→ Collected data
* * * * * * *

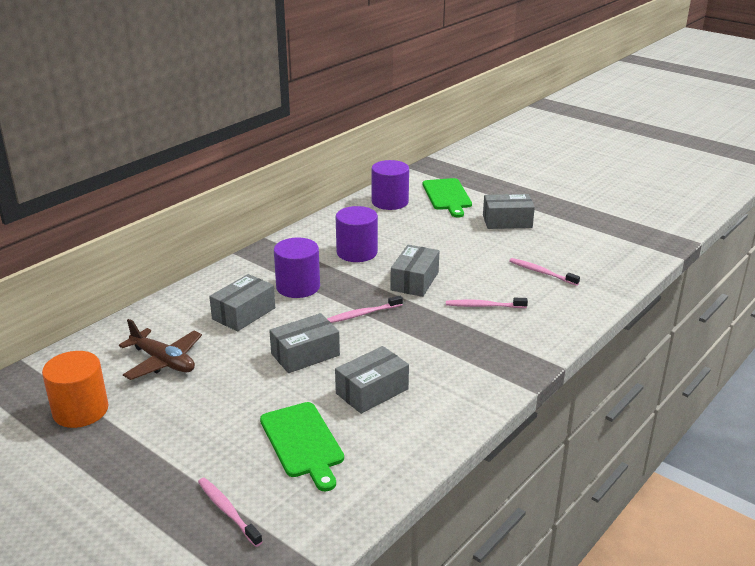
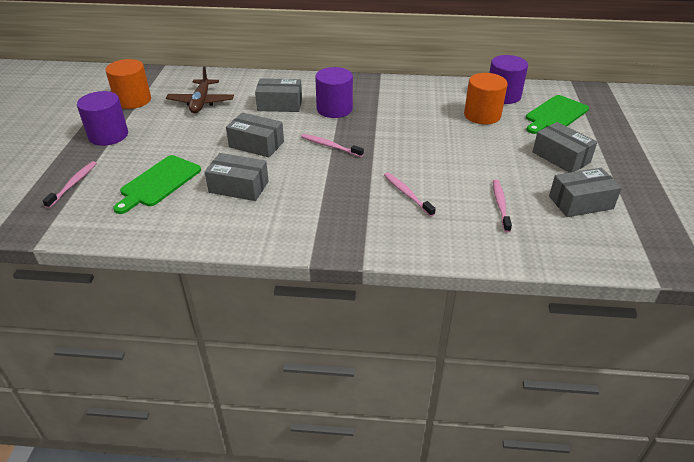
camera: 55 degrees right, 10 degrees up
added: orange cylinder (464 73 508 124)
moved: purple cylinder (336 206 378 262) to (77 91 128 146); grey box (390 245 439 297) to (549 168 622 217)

* * * * * * *

→ What the task requires
Omit the pictures and reproduce the remaining material above exactly.

→ Answer to the problem
camera: 55 degrees right, 10 degrees up
added: orange cylinder (464 73 508 124)
moved: purple cylinder (336 206 378 262) to (77 91 128 146); grey box (390 245 439 297) to (549 168 622 217)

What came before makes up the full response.